### [WHAT YOU ARE ASKED TO DO]
Do any lines in the data below contain "boat"? If so, copy every one of them.

[Stored dataset items]
===

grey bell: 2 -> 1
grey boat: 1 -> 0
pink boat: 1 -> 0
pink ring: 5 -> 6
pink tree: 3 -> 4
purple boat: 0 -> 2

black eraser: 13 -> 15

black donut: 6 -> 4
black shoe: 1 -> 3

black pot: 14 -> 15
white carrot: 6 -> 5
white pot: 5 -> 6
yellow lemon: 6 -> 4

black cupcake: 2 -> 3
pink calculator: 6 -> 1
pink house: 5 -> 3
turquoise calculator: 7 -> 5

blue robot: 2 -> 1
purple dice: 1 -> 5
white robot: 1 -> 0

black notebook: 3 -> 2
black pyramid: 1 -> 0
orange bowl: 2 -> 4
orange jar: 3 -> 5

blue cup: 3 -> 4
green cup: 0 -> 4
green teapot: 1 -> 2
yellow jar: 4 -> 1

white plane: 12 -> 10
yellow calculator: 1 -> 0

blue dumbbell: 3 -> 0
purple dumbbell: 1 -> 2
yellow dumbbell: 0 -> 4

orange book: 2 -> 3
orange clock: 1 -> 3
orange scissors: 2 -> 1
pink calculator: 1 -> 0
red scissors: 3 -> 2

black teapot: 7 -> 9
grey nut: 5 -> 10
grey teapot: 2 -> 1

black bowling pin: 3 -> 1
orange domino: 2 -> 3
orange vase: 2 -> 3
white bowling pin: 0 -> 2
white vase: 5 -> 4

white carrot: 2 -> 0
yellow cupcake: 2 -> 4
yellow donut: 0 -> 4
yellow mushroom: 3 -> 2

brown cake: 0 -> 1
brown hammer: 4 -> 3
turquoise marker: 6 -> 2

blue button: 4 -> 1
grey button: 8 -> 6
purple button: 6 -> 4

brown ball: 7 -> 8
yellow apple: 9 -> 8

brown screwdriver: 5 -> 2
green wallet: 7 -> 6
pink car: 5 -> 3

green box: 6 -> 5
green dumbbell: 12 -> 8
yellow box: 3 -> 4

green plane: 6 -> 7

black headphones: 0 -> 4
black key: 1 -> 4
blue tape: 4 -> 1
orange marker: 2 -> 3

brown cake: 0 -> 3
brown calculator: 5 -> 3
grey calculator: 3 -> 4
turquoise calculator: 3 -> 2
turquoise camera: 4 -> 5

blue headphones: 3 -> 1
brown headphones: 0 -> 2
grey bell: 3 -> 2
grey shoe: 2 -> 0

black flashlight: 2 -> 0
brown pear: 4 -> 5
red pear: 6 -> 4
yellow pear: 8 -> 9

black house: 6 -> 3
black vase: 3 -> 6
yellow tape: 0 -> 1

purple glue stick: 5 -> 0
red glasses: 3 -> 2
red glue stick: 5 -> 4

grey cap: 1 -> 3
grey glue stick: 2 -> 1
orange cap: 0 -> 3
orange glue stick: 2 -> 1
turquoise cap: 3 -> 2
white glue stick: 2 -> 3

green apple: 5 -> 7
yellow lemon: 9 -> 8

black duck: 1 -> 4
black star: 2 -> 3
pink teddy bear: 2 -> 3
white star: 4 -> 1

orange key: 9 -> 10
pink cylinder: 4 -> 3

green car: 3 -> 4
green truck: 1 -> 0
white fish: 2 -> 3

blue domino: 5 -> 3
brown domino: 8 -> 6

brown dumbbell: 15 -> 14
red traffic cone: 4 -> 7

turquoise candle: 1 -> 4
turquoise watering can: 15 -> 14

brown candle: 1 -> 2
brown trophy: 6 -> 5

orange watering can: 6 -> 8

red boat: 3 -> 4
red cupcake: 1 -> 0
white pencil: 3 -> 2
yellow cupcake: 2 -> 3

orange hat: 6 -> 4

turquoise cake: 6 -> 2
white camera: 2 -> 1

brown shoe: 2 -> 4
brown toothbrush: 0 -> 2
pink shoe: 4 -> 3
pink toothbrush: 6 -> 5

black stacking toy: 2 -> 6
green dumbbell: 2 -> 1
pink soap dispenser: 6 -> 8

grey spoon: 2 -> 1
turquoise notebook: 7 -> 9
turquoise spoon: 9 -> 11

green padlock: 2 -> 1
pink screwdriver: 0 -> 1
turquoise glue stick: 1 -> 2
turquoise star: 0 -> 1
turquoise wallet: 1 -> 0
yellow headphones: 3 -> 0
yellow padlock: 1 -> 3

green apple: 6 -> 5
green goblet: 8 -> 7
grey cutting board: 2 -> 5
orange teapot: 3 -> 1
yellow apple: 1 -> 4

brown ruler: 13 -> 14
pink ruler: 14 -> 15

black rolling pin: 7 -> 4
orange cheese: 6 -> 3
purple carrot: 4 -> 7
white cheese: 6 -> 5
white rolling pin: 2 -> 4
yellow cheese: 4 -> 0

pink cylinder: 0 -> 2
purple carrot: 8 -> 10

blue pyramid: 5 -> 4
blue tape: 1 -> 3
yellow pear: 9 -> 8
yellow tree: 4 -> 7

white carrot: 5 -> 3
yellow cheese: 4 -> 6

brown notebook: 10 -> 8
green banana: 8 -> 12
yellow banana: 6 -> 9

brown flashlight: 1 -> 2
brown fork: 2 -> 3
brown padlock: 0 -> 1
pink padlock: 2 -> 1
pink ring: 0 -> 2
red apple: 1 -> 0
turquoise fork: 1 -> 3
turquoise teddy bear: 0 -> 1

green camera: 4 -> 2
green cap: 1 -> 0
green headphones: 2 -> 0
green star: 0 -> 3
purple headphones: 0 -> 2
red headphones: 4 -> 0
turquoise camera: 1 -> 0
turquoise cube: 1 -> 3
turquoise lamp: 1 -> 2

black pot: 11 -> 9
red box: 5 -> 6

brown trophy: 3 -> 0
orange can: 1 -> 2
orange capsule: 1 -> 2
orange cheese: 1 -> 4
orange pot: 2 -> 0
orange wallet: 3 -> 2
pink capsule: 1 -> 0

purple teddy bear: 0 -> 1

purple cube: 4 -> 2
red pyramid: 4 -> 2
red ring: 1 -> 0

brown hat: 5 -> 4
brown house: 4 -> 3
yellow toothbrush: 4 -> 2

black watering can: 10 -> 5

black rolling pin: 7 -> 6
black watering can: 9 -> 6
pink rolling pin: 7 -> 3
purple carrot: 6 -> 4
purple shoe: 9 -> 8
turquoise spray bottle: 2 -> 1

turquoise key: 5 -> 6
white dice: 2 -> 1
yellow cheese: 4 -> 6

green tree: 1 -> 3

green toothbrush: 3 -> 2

===

### [SOLUTION TO THE PROBLEM]
grey boat: 1 -> 0
pink boat: 1 -> 0
purple boat: 0 -> 2
red boat: 3 -> 4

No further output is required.